• **Work order**
Starting at the line containing "(236, 295) = (582, 677): black" and ending at the line containing "(445, 320) = (837, 627): black", print every line of the material below exactly, both ends included, and stop there.

• **Extracted material**
=== Begin Enclosure ===

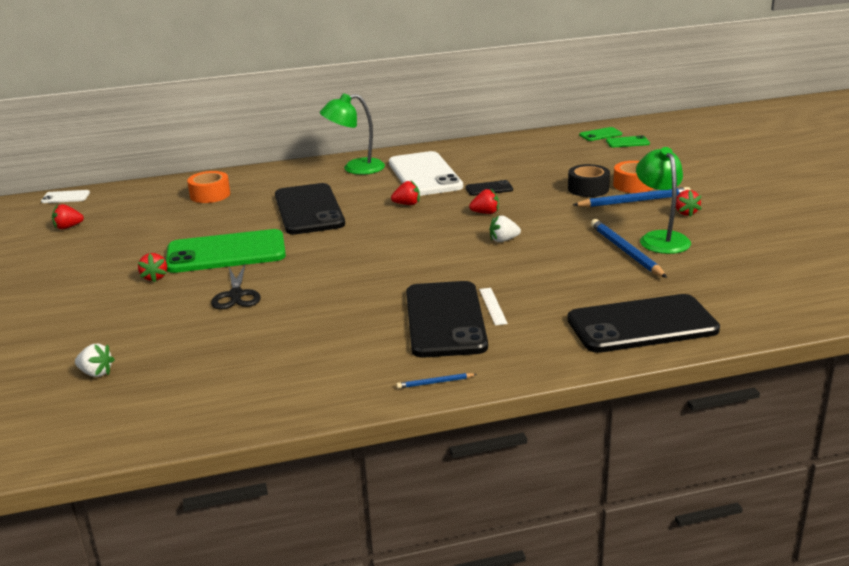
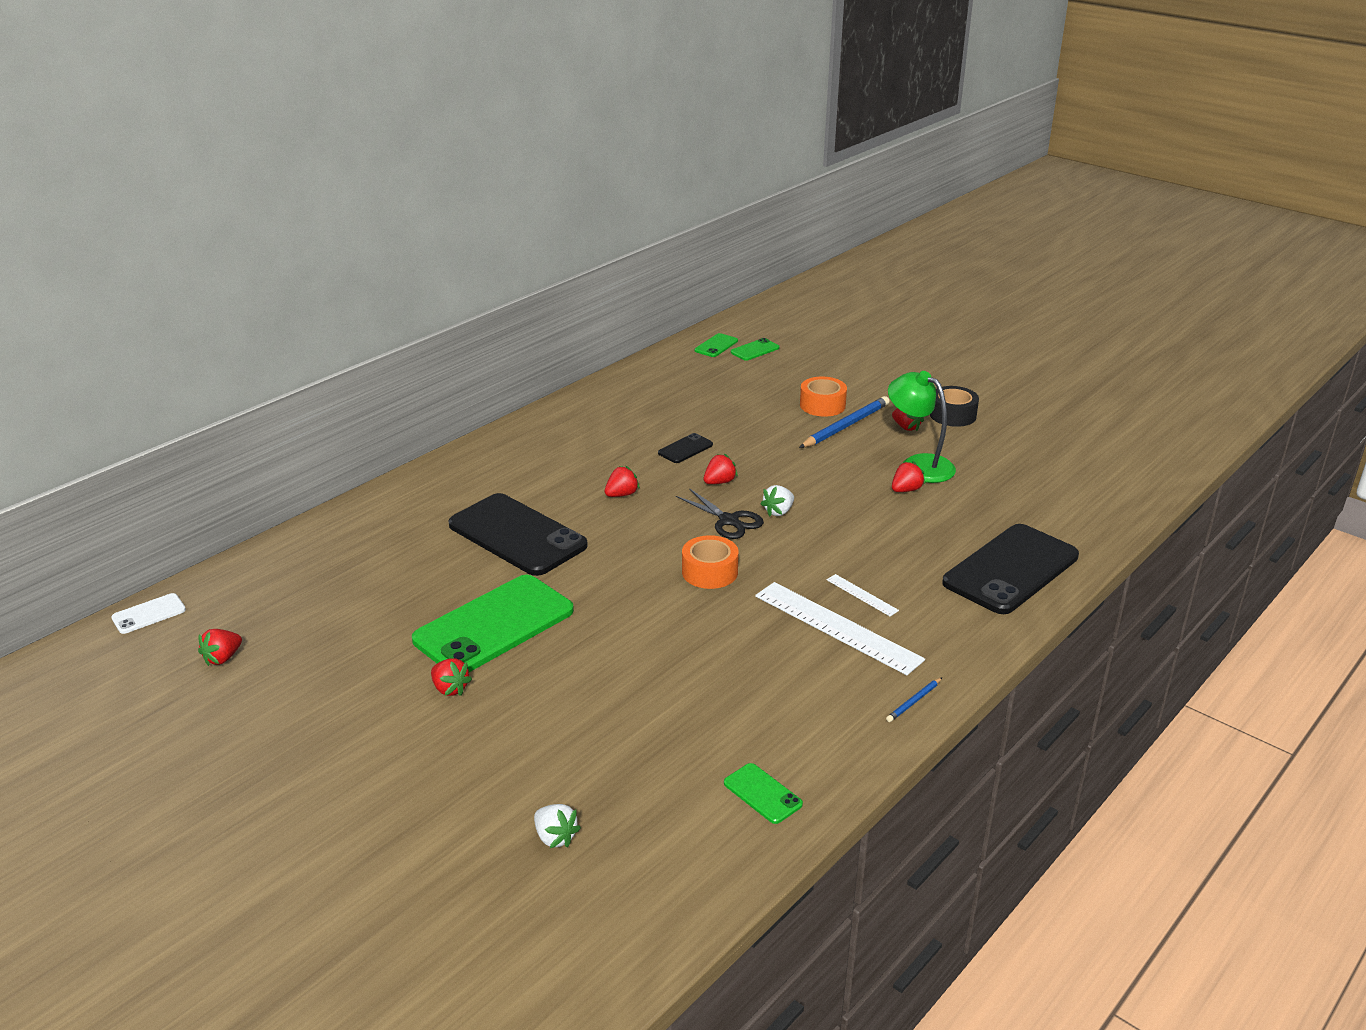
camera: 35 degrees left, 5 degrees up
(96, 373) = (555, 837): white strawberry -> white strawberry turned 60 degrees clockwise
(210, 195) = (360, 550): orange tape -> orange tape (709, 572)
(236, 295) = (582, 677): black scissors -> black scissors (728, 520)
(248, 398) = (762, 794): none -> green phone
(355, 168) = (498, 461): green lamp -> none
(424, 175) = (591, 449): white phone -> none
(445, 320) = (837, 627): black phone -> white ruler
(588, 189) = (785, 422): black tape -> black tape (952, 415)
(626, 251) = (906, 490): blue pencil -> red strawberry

=== End Enclosure ===
=== Begin Enclosure ===

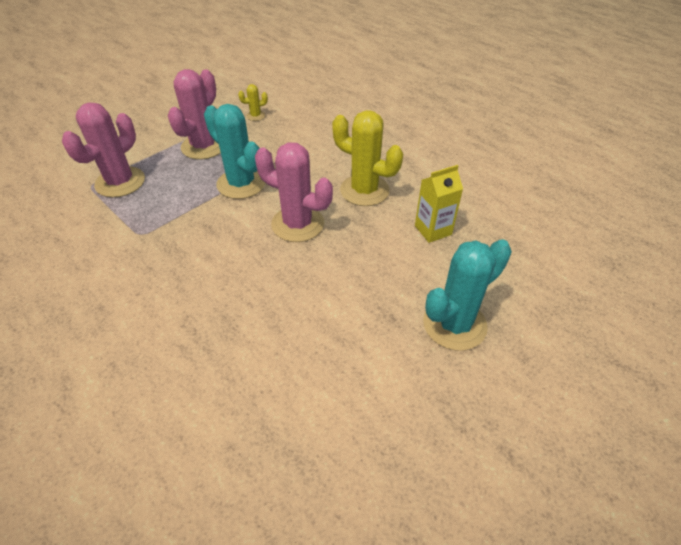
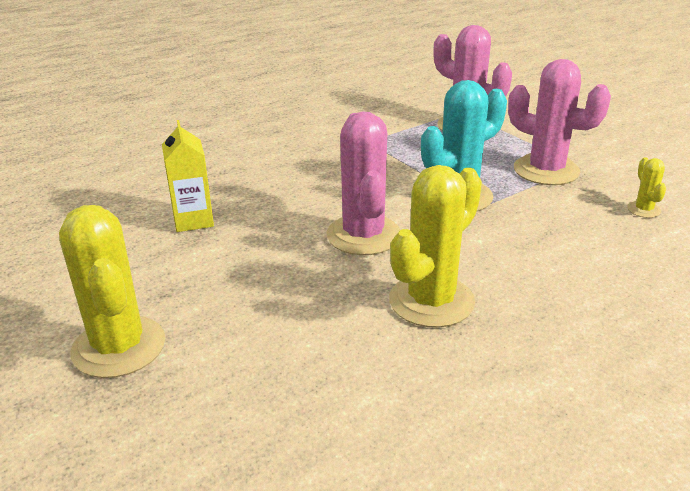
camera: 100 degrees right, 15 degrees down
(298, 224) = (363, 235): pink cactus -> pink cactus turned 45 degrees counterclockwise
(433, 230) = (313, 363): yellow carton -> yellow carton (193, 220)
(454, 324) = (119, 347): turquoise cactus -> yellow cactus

=== End Enclosure ===

• **Exercise output**
(236, 295) = (582, 677): black scissors -> black scissors (728, 520)
(248, 398) = (762, 794): none -> green phone
(355, 168) = (498, 461): green lamp -> none
(424, 175) = (591, 449): white phone -> none
(445, 320) = (837, 627): black phone -> white ruler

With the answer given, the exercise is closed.